■ PROBLEM TO SOLVE: Pull out every line in the entries below that contains the string "kern".

[Dataset excerpt]

** Start **

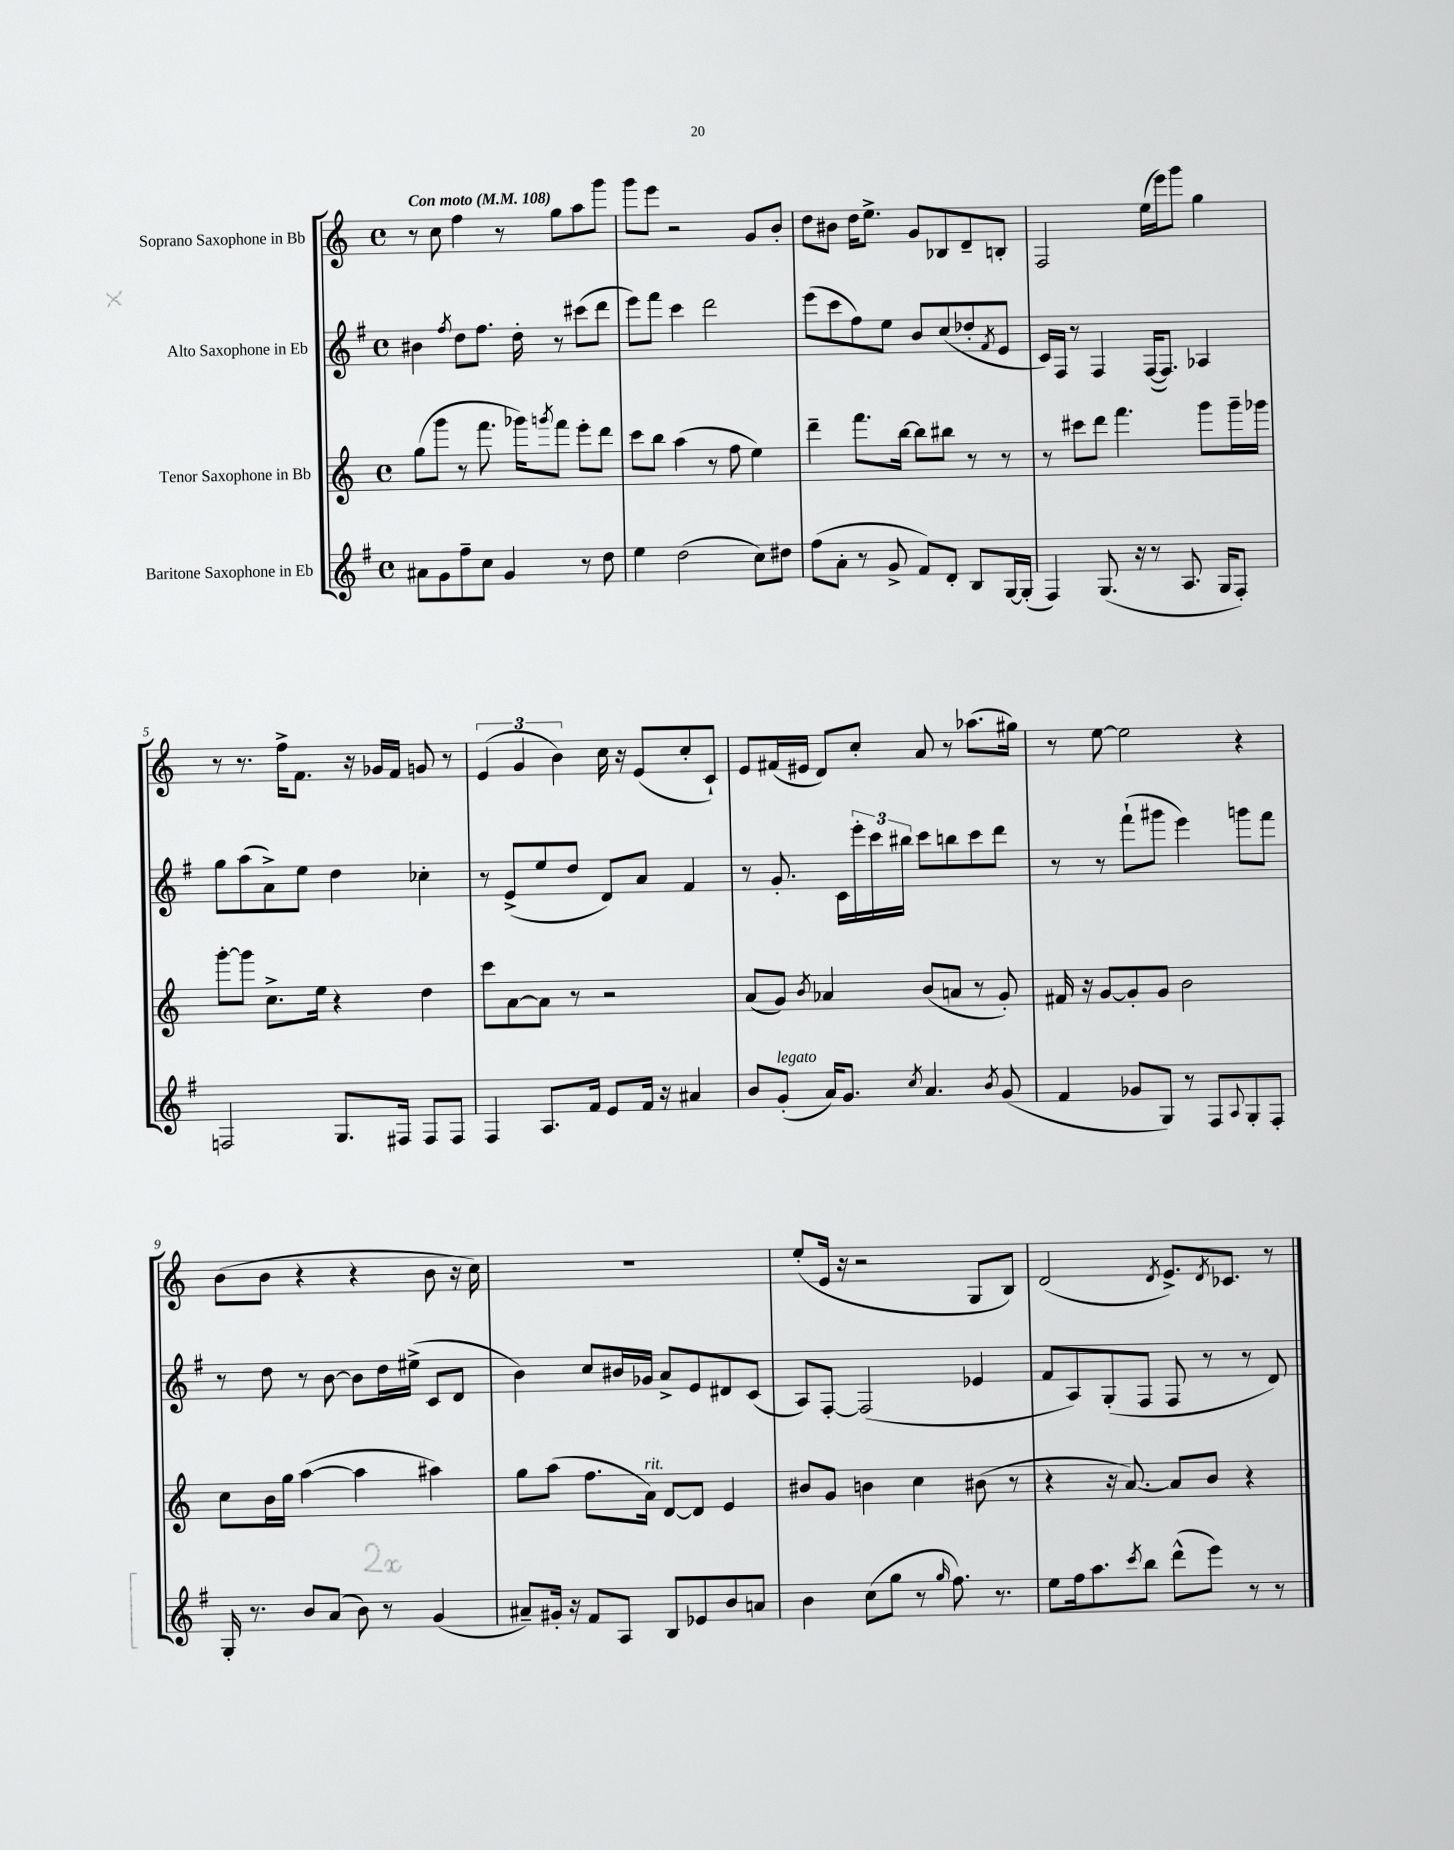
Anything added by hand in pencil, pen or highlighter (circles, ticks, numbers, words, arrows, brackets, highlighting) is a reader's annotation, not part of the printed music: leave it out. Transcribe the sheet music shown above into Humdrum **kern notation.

**kern	**kern	**kern	**kern
*staff4	*staff3	*staff2	*staff1
*clefG2	*clefG2	*clefG2	*clefG2
*k[f#]	*k[]	*k[f#]	*k[]
*M4/4	*M4/4	*M4/4	*M4/4
*met(c)	*met(c)	*met(c)	*met(c)
*MM108	*MM108	*MM108	*MM108
8a#\L	(8gg\L	4b#\	8r
8g\	8ggg\J	.	8cc\
.	.	8qff#/	.
8ff#~\	8r	8dd\L	4ff\
8cc\J	8.fff\	8.ff#\J	.
4g/	.	.	8r
.	16ggg-\LK)	16dd'\	.
.	8qggg/	.	.
.	8fff\J	8r	8gg\L
8r	8eee'\L	(8ccc#\L	8aa\
8dd\	8ddd\J	8ddd\J	8ggg\J
=	=	=	=
4ee\	8ccc\L	8eee\L)	8ggg\L
.	8bb\J	8fff#\J	8eee\J
(2dd\	(4aa\	4ccc\	2r
.	8r	2ddd\	.
.	8ff\	.	.
8cc\L)	4ee\)	.	8g/L
8dd#\J	.	.	8b'/J
=	=	=	=
(8ff#\L	4ddd~\	(8eee\L	8dd\L
8a'\J	.	8ccc\	8b#\J
8r	8.fff\L	8ff#\)	16dd\LK
.	.	.	8.ee^\J
8g^/	.	8ee\J	.
.	[16bb\Jk	.	.
8f#/L)	8bb\]L	8b/L	8g/L
8d'/J	8bb#\J	(8cc/	8B-/
8B/L	8r	8dd-'/	8d~/
.	.	8qf#/	.
[16G/L	8r	8e/J	8B'/J
(16G'/]JJ	.	.	.
=	=	=	=
4F#/)	8r	16c/LL)	2F/
.	.	16F#/JJ	.
.	8ccc#\L	8r	.
(8.G/	8ddd\J	4F#/	.
.	4.fff\	.	.
16r	.	.	.
8r	.	([16F#/LK	(16ee\LL
.	.	8.F#/]J)	16eee\J)
8.A/	.	.	8ggg\J
.	8ggg\L	4A-/	4gg\
16G/LK	.	.	.
8F#'/J)	16ggg~\L	.	.
.	16ggg-\JJ	.	.
=	=	=	=
2F/	[8ggg'\L	8gg\L	8r
.	8ggg\]J	(8aa\	8.r
.	8.cc^\L	8a^\)	.
.	.	.	16ff^\LK
.	.	8ee\J	8.f\J
.	16ee\Jk	.	.
8.G/L	4r	4dd\	.
.	.	.	16r
.	.	.	16g-/LL
16F#/Jk	.	.	16f/JJ
8F#/L	4dd\	4cc-'\	8g/
8F#/J	.	.	8r
=	=	=	=
4F#/	8ccc\L	8r	(6e/
.	[8a\	(8e^/L	.
.	.	.	6g/
8.A/L	8a\]J	8ee/	.
.	.	.	6b\)
.	8r	8dd/J	.
16f#/Jk	.	.	.
8e/L	2r	8d/L)	16cc\
.	.	.	16r
16f#/Jk	.	8a/J	(8e/L
16r	.	.	.
4a#/	.	4f#/	8cc'/
.	.	.	8c`/J)
=	=	=	=
8b/L	(8a/L	8r	8e/L
(8g'/J	8g/J)	8.g'/	(16f#/L
.	.	.	16e#/JJ
.	8qb/	.	.
16a/LK)	4a-/	.	8d/L)
8.g/J	.	16c\LL	.
.	.	24eee'\	8cc'/J
.	.	24ccc\	.
.	.	24bb#\JJ	.
8qcc/	.	.	.
4.a/	(8b/L	8ccc\L	8a/
.	8a/J	8bb\	8r
.	8r	8ccc\	(8.aa-\L
8qb/	.	.	.
(8g/	8g'/)	8ddd\J	.
.	.	.	16gg#\Jk)
=	=	=	=
4f#/	16f#/	8r	8r
.	16r	.	.
.	[8g/L	8r	[8ee\
8g-/L	8g'/]	(8fff#`\L	2ee\]
8G/J)	8g/J	8ggg#\J	.
8r	2b\	4eee\)	.
8F#/L	.	.	.
8qqA/	.	.	.
8G'/	.	8ggg\L	4r
8F#'/J	.	8fff#\J	.
=	=	=	=
16G'/	8cc\L	8r	(8b\L
8.r	.	.	.
.	16b\L	8dd\	8b\J
.	16gg\JJ	.	.
8b/L	([4aa\	8r	4r
(8a/J	.	[8b\	.
8b\)	4aa\]	8b\]L	4r
8r	.	16dd\L	.
.	.	(16ee#^\JJ	.
(4g/	4aa#\)	8c/L	8b\
.	.	8d/J	16r
.	.	.	16cc\)
=	=	=	=
8a#~/L)	8gg\L	4b\)	1r
16g#'/Jk	(8aa\J	.	.
16r	.	.	.
8f#/L	8.ff\L	8cc/L	.
8A/J	.	16b#/L	.
.	16a\Jk)	16g-/JJ	.
8B/L	[8d/L	8a^/L	.
8e-/	8d/]J	8e/	.
8b/	4e/	8d#/	.
8a/J	.	(8c/J	.
=	=	=	=
4b\	8b#/L	8A/L)	(8ee'/L
.	8g/J	[8F#'/J	16e/Jk
.	.	.	16r
(8cc\L	4b\	(2F#/]	2r
8gg\J	.	.	.
8r	4cc\	.	.
16qqgg/	.	.	.
8.ff#\)	.	.	.
.	(8b#\	4e-/	8G/L
8.r	.	.	.
.	8r	.	8B/J)
=	=	=	=
8ee\L	4r	8f#/L	(2d/
16ff#\k	.	8A/)	.
8.aa\	.	.	.
.	16r	(8G'/	.
.	[8.a/)	.	.
8qccc/	.	.	.
8bb\J	.	8F#/J	.
.	.	.	8qd/
(8ddd^^\L	8a/]L	8F#/	8.e^/L)
8eee\J)	8b/J	8r	.
.	.	.	8qd/
.	.	.	8.c-/J
8r	4r	8r	.
8r	.	8d/)	8r
==	==	==	==
*-	*-	*-	*-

** End **

■ ANSWER TO THE TASK:
Anything added by hand in pencil, pen or highlighter (circles, ticks, numbers, words, arrows, brackets, highlighting) is a reader's annotation, not part of the printed music: leave it out. Transcribe the sheet music shown above into Humdrum **kern notation.
**kern	**kern	**kern	**kern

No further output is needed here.